### Assignment
Locate the line that contains "- relocated: eraser/orange". Print it and each following line through the end of the listing, verbatim, and nothing more.

### Information provided
= = = =

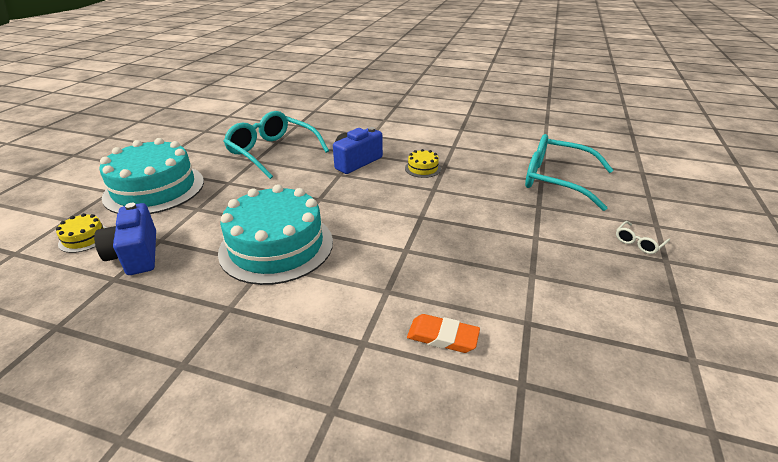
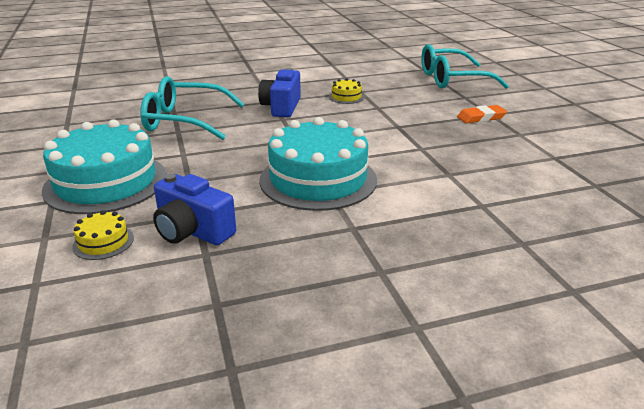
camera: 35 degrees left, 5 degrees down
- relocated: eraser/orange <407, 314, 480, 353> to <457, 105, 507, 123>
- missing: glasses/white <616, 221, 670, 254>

= = = =

### Answer section
- relocated: eraser/orange <407, 314, 480, 353> to <457, 105, 507, 123>
- missing: glasses/white <616, 221, 670, 254>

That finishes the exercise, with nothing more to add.